• [Exercise objective]
Any images in the material are to be dropped while every line is retyped exactly.

• [Data extract]
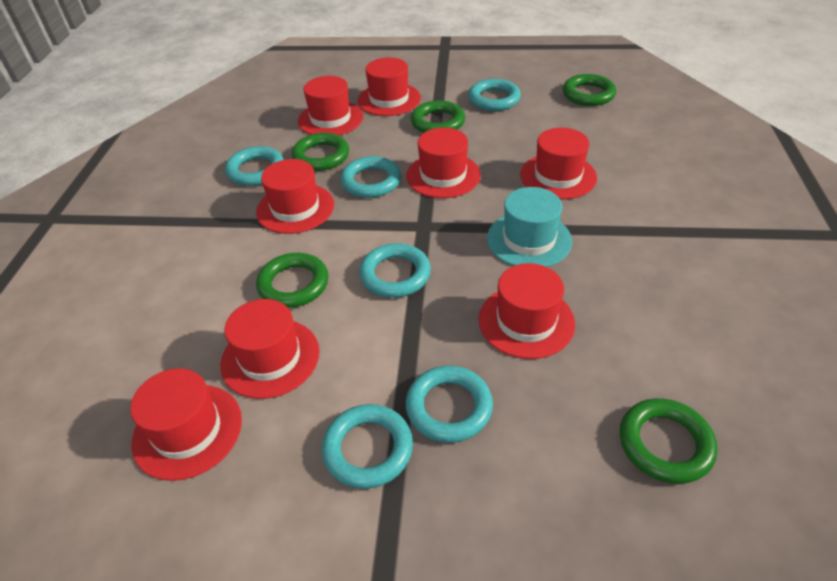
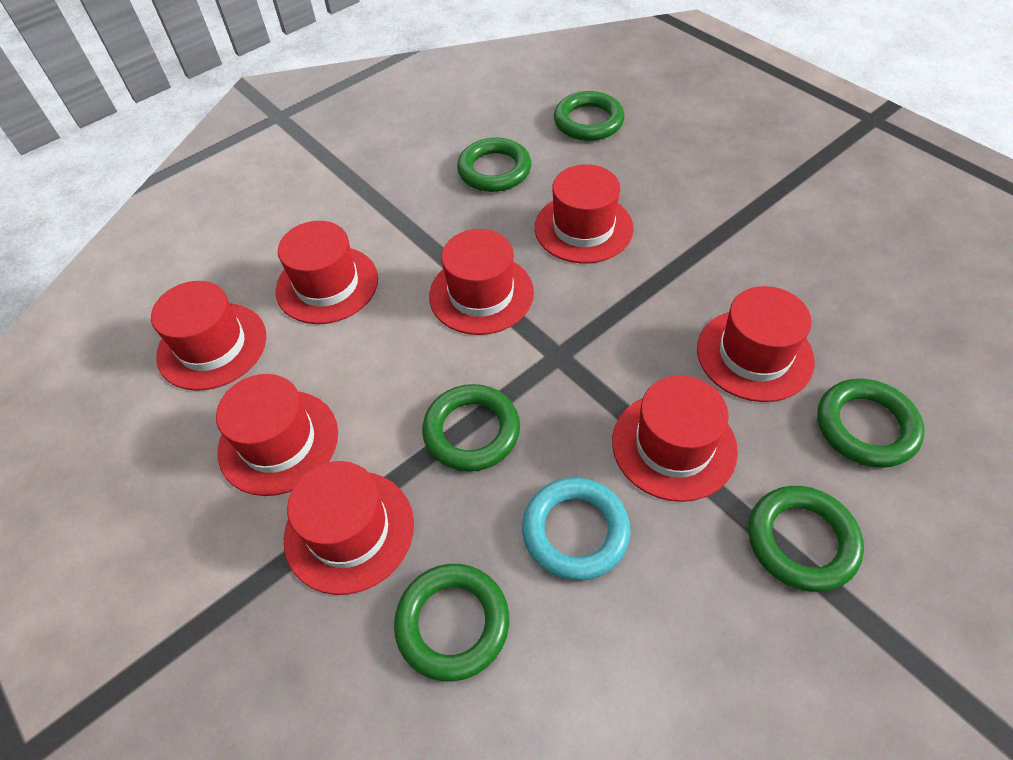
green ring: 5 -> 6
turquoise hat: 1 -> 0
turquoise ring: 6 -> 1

• [Problem solution]
green ring: 5 -> 6
turquoise hat: 1 -> 0
turquoise ring: 6 -> 1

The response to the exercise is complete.